→ GOAL OF THE EXERCISE
In the following listing, find the lines containing "diode" and report them.

→ INPUT DATA
=== Begin Enclosure ===
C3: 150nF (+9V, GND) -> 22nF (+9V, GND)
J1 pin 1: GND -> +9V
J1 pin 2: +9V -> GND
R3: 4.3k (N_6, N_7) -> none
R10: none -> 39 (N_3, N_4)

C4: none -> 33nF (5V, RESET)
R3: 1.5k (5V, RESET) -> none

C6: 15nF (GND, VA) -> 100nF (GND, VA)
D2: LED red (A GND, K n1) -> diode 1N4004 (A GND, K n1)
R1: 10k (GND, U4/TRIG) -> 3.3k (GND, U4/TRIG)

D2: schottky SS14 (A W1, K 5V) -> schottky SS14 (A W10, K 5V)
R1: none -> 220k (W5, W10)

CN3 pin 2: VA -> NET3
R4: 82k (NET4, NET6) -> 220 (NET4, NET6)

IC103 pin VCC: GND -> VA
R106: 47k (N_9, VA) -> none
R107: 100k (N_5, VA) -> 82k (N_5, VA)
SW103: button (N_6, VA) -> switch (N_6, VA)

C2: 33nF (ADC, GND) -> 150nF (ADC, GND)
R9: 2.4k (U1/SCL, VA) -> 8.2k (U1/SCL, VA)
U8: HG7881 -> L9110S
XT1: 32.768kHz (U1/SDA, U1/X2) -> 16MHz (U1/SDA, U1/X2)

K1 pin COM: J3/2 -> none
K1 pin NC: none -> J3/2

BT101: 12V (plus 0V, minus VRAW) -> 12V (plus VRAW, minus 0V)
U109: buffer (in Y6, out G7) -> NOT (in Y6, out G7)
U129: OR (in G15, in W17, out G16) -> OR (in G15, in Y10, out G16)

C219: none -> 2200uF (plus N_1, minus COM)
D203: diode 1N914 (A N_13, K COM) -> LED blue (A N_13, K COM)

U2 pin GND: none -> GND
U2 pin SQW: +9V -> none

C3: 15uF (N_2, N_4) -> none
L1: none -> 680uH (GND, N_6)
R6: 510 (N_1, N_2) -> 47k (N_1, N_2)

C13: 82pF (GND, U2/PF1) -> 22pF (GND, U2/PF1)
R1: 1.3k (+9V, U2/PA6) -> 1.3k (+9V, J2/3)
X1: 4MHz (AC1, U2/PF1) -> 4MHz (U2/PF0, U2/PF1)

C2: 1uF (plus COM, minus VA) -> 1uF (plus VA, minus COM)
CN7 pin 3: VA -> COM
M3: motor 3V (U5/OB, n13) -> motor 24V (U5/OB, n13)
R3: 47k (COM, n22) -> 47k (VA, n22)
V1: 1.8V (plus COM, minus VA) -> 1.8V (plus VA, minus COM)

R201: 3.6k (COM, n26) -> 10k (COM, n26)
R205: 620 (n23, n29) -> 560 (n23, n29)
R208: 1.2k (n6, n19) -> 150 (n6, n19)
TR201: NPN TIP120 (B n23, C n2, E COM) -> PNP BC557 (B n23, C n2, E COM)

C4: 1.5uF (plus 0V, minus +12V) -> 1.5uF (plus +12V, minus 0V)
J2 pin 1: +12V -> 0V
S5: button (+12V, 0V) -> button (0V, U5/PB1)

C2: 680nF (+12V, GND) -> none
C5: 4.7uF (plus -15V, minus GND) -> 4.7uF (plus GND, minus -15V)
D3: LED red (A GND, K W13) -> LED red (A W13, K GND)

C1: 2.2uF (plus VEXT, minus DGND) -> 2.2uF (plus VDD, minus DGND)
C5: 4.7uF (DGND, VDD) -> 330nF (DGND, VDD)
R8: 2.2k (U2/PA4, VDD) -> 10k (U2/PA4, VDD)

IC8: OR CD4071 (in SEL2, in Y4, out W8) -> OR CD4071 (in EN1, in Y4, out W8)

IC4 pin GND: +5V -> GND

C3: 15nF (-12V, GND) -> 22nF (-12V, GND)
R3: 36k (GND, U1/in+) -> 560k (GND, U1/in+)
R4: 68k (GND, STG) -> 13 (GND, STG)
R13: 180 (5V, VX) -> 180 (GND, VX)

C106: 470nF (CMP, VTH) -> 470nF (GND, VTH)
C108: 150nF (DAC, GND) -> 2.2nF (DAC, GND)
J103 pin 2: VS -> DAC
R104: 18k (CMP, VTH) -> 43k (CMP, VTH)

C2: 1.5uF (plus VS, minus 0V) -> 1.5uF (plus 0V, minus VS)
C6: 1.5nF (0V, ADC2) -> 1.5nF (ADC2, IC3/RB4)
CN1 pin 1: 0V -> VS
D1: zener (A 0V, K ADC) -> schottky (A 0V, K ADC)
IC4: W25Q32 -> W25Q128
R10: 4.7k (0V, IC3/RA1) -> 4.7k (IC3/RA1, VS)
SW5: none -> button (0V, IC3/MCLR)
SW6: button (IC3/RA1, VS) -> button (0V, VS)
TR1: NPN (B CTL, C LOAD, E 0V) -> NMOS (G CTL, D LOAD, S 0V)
=== End Enclosure ===
→ TASK RESPONSE
D2: LED red (A GND, K n1) -> diode 1N4004 (A GND, K n1)
D203: diode 1N914 (A N_13, K COM) -> LED blue (A N_13, K COM)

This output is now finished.